Records for the exercise
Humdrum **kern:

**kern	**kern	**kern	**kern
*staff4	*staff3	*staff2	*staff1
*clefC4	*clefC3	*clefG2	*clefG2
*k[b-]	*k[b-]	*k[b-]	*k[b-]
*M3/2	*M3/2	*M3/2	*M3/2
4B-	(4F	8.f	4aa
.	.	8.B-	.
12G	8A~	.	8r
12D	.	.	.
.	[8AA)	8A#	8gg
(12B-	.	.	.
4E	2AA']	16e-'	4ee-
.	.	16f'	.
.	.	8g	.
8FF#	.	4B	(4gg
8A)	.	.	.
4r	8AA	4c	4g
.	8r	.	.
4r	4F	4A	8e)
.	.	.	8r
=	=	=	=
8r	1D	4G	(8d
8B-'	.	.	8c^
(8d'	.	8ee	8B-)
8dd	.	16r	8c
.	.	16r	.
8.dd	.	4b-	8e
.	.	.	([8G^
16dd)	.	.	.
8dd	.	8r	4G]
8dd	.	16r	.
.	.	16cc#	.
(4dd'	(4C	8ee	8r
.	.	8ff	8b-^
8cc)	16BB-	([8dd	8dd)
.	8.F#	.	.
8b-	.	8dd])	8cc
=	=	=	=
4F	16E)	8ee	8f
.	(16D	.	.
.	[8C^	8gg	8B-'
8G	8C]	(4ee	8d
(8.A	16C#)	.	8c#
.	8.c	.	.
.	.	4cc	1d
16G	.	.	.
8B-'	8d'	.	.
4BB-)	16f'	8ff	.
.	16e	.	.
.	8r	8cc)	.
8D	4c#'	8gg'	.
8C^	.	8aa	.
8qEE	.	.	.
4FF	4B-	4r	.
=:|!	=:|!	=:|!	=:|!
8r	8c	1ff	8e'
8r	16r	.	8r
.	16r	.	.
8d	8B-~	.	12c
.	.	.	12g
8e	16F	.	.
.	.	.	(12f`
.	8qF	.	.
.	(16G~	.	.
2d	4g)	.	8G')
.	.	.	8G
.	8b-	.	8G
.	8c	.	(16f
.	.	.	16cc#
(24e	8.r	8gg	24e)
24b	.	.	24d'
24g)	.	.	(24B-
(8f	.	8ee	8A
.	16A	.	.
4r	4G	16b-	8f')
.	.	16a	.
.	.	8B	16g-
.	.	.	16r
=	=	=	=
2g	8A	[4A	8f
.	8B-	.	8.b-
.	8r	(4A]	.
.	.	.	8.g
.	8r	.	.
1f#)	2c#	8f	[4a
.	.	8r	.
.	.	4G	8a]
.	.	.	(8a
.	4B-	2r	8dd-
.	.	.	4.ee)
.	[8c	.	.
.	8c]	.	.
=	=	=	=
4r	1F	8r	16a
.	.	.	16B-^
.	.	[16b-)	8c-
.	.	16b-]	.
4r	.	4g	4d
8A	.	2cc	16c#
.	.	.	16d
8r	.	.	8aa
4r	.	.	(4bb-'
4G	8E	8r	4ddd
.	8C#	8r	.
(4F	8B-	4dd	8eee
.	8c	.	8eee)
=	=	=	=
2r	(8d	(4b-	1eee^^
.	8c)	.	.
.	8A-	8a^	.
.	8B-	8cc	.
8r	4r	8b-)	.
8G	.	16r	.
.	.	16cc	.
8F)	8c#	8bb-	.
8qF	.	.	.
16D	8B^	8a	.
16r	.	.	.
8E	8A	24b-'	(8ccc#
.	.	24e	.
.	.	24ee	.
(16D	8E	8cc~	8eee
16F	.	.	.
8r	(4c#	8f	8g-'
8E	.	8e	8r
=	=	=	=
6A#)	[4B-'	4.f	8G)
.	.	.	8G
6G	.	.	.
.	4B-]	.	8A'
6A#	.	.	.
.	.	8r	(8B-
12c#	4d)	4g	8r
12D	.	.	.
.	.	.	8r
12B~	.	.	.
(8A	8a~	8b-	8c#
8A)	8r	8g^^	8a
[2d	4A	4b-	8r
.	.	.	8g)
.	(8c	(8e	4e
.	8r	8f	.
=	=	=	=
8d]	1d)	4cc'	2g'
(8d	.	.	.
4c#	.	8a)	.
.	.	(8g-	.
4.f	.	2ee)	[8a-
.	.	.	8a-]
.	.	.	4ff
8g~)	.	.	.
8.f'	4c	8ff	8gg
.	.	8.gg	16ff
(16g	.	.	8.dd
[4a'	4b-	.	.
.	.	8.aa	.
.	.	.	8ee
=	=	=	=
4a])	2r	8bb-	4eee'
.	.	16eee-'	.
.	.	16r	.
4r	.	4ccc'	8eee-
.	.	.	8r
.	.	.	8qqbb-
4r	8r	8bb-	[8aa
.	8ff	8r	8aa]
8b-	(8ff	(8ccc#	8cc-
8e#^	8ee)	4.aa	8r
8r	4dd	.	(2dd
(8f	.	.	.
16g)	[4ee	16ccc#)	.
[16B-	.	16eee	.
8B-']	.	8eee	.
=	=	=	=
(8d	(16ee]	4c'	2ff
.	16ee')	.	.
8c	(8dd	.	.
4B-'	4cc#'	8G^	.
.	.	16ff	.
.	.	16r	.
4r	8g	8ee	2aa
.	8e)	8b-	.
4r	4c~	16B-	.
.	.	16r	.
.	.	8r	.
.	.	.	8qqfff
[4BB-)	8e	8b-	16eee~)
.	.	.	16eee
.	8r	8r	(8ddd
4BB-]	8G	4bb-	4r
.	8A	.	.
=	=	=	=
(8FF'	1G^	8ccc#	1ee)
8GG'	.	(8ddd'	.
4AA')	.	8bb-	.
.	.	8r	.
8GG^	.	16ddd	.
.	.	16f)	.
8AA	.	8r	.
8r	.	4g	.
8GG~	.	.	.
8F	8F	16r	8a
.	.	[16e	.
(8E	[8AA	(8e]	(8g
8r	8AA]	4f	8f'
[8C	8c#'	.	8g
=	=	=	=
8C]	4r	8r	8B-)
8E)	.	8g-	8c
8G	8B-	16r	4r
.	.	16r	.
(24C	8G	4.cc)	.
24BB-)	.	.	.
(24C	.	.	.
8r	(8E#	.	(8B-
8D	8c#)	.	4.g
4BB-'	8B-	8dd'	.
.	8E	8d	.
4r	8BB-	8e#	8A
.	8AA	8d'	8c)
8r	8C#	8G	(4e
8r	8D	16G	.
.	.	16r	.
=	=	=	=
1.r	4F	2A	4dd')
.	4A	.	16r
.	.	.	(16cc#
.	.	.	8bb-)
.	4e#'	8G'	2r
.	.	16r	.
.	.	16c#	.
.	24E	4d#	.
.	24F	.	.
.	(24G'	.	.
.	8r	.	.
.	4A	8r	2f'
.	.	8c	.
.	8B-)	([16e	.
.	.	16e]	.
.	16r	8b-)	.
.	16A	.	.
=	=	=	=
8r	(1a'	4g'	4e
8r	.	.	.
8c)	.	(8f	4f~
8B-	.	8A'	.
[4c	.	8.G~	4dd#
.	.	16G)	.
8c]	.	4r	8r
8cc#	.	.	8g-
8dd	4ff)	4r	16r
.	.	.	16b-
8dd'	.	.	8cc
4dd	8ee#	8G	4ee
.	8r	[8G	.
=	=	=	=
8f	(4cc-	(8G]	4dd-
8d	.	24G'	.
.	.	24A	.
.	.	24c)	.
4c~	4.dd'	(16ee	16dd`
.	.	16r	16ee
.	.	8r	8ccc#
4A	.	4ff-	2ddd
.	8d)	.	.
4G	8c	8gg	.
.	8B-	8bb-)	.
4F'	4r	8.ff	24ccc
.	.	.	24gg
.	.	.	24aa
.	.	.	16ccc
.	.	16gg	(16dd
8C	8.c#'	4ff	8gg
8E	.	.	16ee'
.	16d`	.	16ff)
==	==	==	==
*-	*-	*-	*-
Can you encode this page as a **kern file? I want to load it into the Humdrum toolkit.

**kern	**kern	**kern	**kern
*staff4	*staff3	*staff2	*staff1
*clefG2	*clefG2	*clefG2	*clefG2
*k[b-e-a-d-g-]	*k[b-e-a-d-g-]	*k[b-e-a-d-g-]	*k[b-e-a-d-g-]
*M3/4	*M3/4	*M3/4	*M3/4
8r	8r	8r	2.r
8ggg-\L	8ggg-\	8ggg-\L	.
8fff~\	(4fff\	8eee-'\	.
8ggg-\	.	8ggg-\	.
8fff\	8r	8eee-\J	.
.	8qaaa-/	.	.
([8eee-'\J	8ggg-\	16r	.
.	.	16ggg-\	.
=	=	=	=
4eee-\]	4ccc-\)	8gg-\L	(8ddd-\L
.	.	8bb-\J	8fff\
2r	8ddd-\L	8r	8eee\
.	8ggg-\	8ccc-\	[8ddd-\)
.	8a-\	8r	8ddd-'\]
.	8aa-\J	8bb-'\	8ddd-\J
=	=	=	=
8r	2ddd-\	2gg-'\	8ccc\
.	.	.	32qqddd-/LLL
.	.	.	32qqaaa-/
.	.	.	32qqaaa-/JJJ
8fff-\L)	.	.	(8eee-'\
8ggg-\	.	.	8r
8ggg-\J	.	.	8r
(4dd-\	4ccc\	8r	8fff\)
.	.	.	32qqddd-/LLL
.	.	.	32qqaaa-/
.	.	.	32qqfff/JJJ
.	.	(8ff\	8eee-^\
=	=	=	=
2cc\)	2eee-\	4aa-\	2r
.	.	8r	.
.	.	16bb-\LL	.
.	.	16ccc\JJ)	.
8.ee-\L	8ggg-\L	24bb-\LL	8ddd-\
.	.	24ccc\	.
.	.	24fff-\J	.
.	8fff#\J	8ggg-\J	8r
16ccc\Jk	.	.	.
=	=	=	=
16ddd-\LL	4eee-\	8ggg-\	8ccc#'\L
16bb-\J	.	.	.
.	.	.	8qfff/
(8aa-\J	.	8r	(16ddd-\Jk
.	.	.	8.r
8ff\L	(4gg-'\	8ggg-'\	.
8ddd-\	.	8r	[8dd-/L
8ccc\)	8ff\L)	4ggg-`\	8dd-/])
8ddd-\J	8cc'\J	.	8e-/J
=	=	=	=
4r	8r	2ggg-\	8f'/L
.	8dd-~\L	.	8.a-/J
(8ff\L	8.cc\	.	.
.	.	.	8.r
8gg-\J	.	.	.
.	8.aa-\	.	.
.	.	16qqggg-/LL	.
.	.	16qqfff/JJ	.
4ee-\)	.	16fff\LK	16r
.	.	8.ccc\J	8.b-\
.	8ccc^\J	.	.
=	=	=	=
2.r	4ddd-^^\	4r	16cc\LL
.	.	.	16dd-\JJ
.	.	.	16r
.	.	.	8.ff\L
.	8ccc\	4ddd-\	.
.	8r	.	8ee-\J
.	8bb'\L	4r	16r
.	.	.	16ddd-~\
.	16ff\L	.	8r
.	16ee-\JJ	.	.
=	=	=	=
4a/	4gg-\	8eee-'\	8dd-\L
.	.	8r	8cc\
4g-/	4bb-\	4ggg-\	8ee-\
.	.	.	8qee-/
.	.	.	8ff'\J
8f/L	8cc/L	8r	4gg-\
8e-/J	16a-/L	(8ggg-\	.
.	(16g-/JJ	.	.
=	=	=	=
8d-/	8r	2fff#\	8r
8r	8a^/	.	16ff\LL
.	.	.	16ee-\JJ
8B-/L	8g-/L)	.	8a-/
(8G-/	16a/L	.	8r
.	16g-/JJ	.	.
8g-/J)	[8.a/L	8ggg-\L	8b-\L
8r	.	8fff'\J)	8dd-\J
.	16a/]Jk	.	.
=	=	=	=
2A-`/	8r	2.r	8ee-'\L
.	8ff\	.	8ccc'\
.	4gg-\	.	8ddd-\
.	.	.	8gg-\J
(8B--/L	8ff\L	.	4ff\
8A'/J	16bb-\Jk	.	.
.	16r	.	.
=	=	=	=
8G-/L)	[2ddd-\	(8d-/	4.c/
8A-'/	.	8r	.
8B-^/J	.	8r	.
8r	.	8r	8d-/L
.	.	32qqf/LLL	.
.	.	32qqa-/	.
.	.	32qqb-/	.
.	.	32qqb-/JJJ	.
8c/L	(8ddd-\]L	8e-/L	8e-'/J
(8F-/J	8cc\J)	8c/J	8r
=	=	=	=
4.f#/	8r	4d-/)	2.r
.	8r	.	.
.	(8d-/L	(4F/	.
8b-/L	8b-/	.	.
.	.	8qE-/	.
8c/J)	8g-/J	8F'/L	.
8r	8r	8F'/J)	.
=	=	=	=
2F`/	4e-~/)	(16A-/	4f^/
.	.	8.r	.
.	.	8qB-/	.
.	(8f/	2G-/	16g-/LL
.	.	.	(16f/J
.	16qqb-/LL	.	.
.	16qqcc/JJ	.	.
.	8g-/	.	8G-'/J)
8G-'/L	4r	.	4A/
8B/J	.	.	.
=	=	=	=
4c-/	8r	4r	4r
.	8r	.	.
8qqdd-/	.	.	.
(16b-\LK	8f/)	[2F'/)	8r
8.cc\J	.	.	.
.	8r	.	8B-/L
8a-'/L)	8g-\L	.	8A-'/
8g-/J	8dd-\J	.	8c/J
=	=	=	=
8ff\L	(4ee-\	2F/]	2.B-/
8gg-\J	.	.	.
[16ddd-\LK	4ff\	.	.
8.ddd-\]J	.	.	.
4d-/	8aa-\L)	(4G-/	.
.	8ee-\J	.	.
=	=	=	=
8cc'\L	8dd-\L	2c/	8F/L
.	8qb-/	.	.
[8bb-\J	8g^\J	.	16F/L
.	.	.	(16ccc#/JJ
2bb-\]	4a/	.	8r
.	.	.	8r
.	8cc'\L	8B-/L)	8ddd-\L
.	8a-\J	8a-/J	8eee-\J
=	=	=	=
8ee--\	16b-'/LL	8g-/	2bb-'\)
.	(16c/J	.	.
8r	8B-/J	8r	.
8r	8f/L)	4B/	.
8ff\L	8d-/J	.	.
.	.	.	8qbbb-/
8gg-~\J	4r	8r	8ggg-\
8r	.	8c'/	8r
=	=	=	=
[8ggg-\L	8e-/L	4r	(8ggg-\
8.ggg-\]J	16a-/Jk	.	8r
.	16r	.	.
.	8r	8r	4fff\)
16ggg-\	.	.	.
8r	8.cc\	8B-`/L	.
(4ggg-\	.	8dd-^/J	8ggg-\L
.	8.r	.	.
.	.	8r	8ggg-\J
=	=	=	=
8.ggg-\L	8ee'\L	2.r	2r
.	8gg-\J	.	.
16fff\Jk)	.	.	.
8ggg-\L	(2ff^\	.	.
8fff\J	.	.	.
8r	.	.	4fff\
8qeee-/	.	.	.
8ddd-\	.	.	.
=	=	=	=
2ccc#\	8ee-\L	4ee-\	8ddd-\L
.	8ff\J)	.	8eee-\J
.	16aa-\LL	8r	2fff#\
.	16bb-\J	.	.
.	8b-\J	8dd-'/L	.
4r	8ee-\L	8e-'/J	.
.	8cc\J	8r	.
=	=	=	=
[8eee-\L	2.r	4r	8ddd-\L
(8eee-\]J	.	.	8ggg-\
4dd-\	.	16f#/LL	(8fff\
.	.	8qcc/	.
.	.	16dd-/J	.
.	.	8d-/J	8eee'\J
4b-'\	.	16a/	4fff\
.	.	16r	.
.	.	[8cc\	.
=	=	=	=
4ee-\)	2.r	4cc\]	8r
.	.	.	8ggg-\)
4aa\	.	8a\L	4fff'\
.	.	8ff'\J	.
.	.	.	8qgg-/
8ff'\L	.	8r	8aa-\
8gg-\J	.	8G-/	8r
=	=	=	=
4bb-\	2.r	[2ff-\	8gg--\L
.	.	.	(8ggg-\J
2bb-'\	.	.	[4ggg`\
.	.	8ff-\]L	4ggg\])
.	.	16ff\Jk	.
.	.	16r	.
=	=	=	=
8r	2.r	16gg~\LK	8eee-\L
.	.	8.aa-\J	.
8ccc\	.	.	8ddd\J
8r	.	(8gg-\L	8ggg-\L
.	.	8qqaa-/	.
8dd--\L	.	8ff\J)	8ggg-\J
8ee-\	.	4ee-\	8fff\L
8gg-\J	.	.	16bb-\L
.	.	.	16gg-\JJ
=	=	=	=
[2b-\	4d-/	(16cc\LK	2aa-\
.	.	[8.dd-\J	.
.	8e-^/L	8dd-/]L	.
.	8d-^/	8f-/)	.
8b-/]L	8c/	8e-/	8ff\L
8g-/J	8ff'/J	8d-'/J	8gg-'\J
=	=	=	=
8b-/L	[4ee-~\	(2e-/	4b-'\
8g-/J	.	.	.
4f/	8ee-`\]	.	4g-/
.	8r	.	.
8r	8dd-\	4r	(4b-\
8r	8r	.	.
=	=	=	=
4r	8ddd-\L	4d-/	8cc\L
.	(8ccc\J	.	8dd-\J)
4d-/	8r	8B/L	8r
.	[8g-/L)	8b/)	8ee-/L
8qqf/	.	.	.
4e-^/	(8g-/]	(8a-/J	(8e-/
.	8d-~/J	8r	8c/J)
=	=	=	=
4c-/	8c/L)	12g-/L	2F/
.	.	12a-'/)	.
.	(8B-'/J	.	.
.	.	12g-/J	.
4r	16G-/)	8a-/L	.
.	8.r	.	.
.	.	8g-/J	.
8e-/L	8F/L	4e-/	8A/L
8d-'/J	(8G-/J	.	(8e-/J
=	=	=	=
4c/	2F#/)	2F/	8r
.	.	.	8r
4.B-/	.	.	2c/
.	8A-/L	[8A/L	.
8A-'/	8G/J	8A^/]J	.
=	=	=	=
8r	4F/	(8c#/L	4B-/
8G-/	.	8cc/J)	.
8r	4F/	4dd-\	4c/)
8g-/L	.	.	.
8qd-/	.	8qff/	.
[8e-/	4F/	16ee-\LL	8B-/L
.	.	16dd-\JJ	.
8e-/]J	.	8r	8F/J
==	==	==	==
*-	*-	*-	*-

Exercise description
Return each line from the records above that contains the string "kern". Case counts.

Worked solution
Humdrum **kern:
**kern	**kern	**kern	**kern
Can you encode this page as a **kern file? I want to load it into the Humdrum toolkit.
**kern	**kern	**kern	**kern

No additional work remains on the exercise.